___ Materials provided

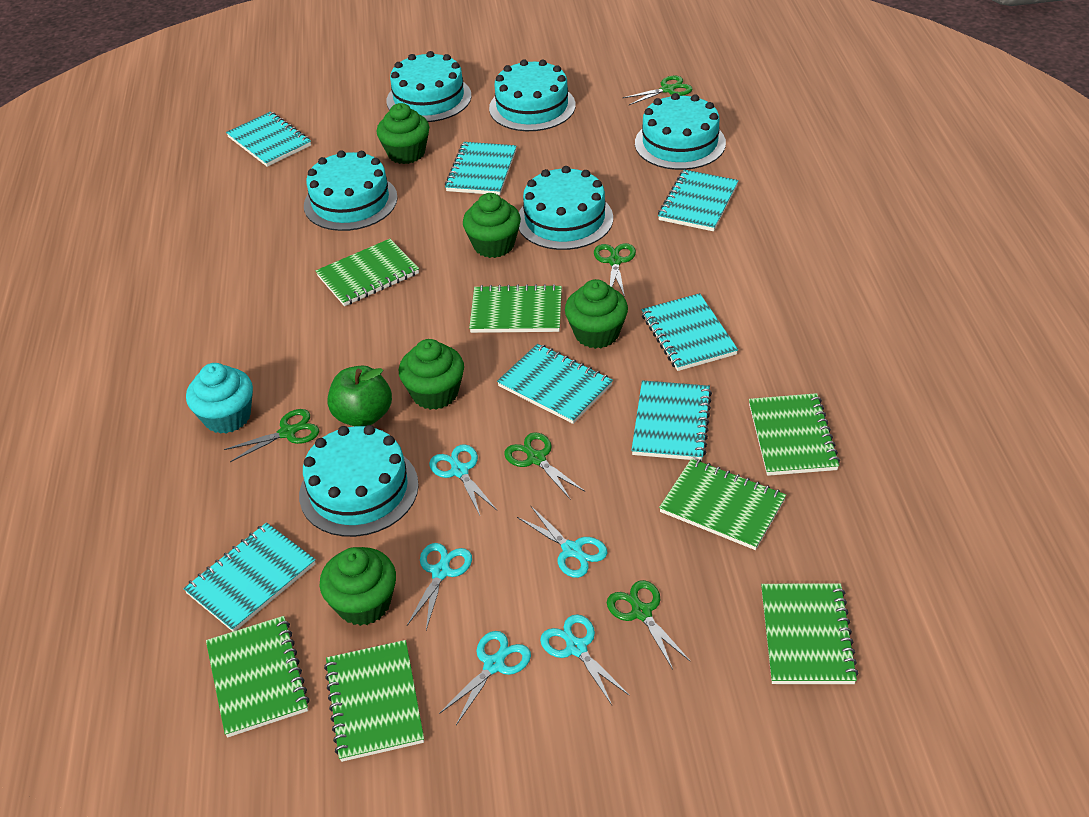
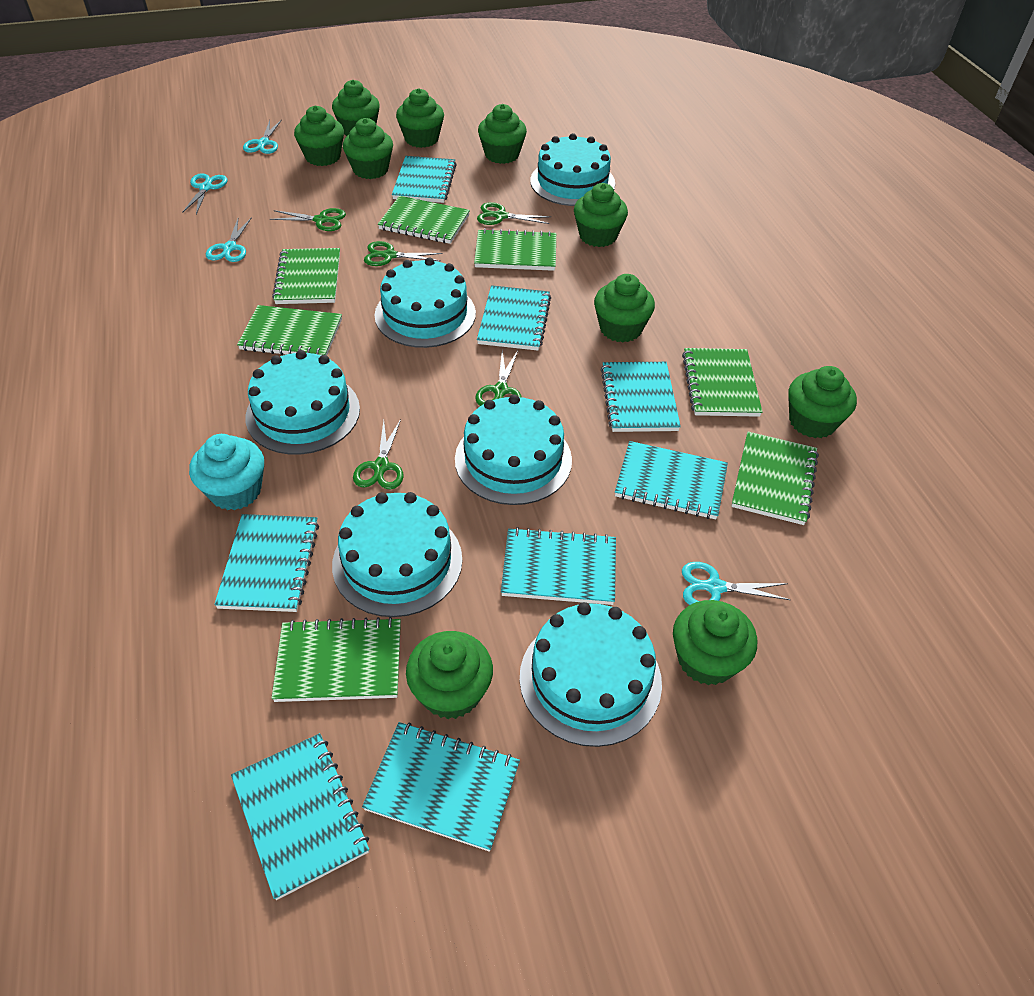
green apple: [327,365,392,426] = 1 -> none = 0
green cupcake: [319,547,396,626] [376,103,429,164] [399,339,464,410] [463,193,521,258] [565,279,628,349] = 5 -> [294,106,344,166] [332,80,380,136] [343,118,393,179] [396,88,444,148] [406,631,493,719] [478,104,527,164] [574,183,628,247] [594,274,655,342] [673,600,757,685] [788,366,857,438] = 10
turquoise notebook: [183,522,316,632] [226,112,311,167] [445,142,516,195] [497,344,613,424] [631,380,712,461] [642,293,738,371] [658,170,739,231] = 7 -> [214,514,319,612] [231,733,369,900] [362,722,520,852] [392,156,457,203] [477,285,551,351] [501,527,616,605] [601,362,681,432] [615,441,728,519] = 8
turquoise scissors: [407,543,472,630] [429,444,497,515] [439,631,531,725] [517,506,607,578] [540,614,630,705] = 5 -> [182,173,228,214] [206,217,252,262] [243,120,282,154] [682,562,791,605] = 4

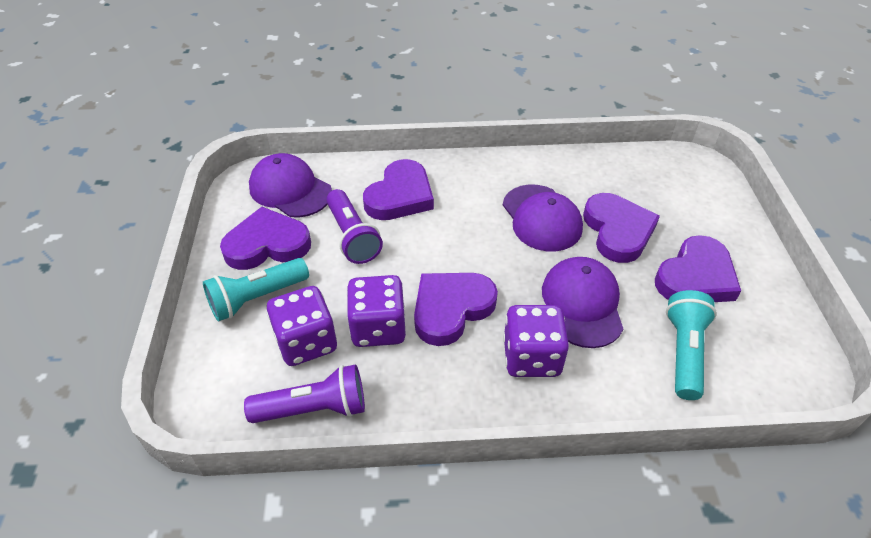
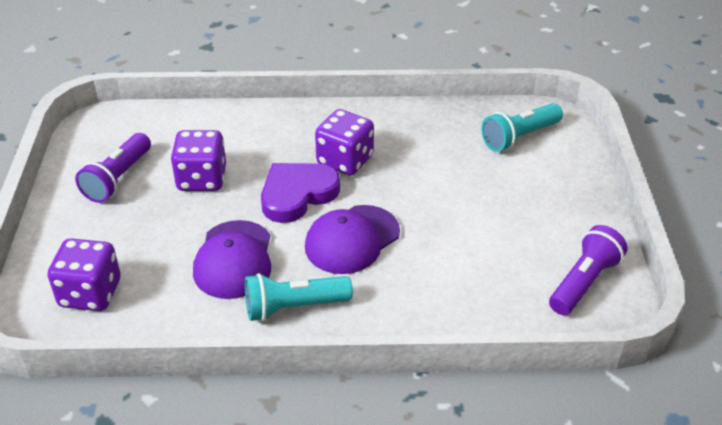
purple cap: [249,153,332,218] [503,185,583,251] [542,257,623,348] = 3 -> [193,220,271,299] [305,205,400,274] = 2
purple heart: [220,207,311,270] [363,159,434,220] [414,273,498,346] [583,193,660,263] [655,235,741,302] = 5 -> [261,163,340,223] = 1

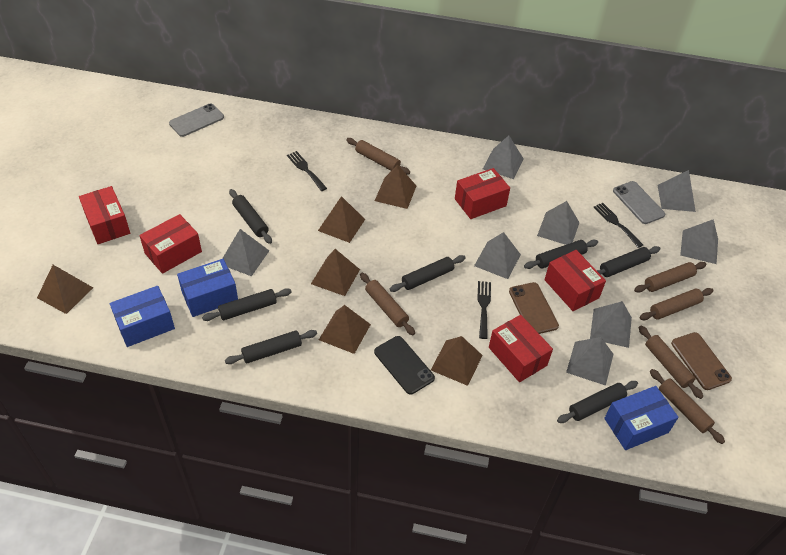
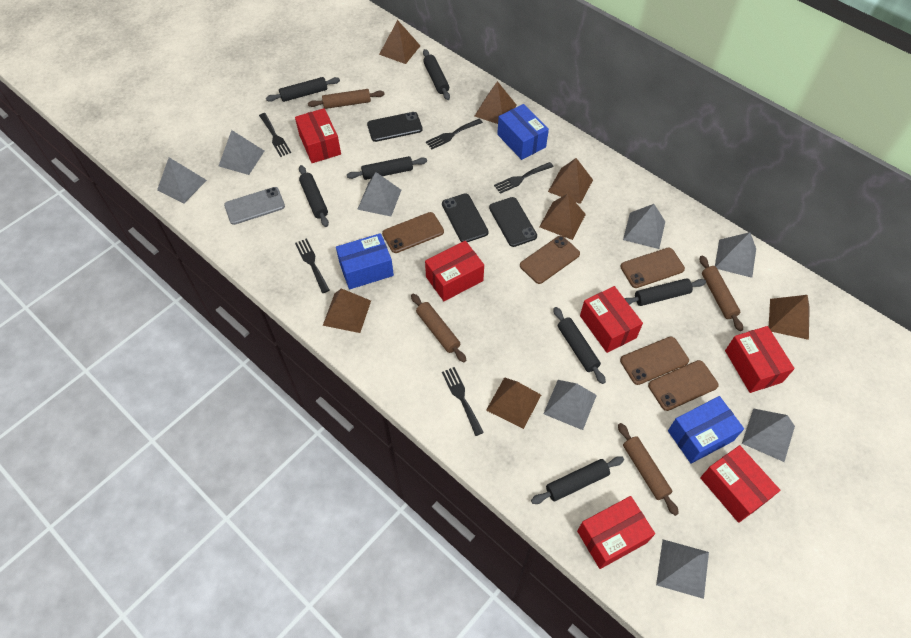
black fork: [287,151,327,191] [477,281,491,339] [594,203,643,248] = 3 -> [259,113,291,157] [295,238,330,293] [426,119,483,149] [442,367,484,436] [494,162,554,194] = 5
black phone: [374,336,435,394] = 1 -> [367,112,423,142] [442,193,489,242] [489,197,537,247] = 3
brown phone: [509,282,559,334] [671,332,732,390] = 2 -> [382,212,444,253] [520,236,580,284] [620,337,689,385] [621,247,685,288] [648,360,719,411] = 5
brown pyramid: [37,265,93,314] [311,249,360,296] [318,196,365,243] [319,305,371,354] [375,164,416,209] [431,336,483,386] = 6 -> [323,288,371,333] [379,20,420,64] [475,81,516,124] [486,377,541,429] [539,194,586,240] [548,158,593,204] [769,295,810,340] = 7
brown rolling pin: [346,138,410,174] [360,273,415,335] [634,262,707,293] [638,326,703,399] [639,288,714,320] [650,369,725,444] = 6 -> [308,89,385,109] [411,293,466,362] [618,423,679,516] [700,255,743,331] = 4
grey phone: [169,103,224,137] [613,181,665,224] = 2 -> [224,187,285,225] = 1
red box: [79,186,130,244] [139,214,202,274] [455,168,510,219] [489,315,553,382] [544,250,606,311] = 5 -> [295,108,341,163] [425,241,484,301] [577,496,655,569] [580,286,643,353] [700,445,780,523] [725,326,795,393] = 6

______

Exercise aim: Give solely the number of lines in the data that contain the string "purple".

Problem solution: 2